**** Data supplied ****

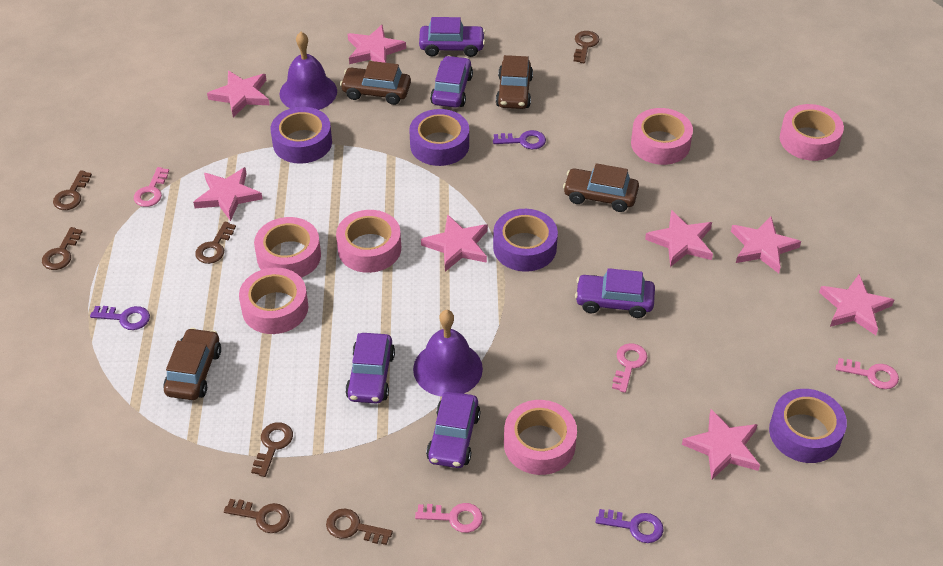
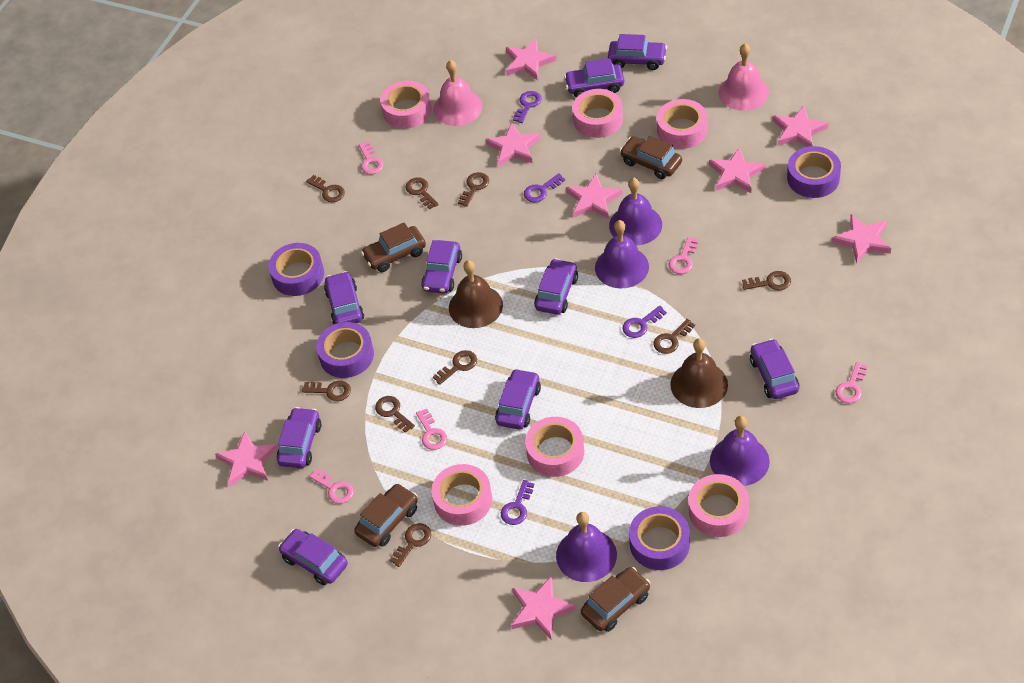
brown bell: 0 -> 2
brown key: 7 -> 9
pink bell: 0 -> 2
pink key: 4 -> 5
purple bell: 2 -> 4
purple car: 5 -> 9
purple key: 3 -> 4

****

Work task -
Output every record above verbatim, excluding images.

Written solution -
brown bell: 0 -> 2
brown key: 7 -> 9
pink bell: 0 -> 2
pink key: 4 -> 5
purple bell: 2 -> 4
purple car: 5 -> 9
purple key: 3 -> 4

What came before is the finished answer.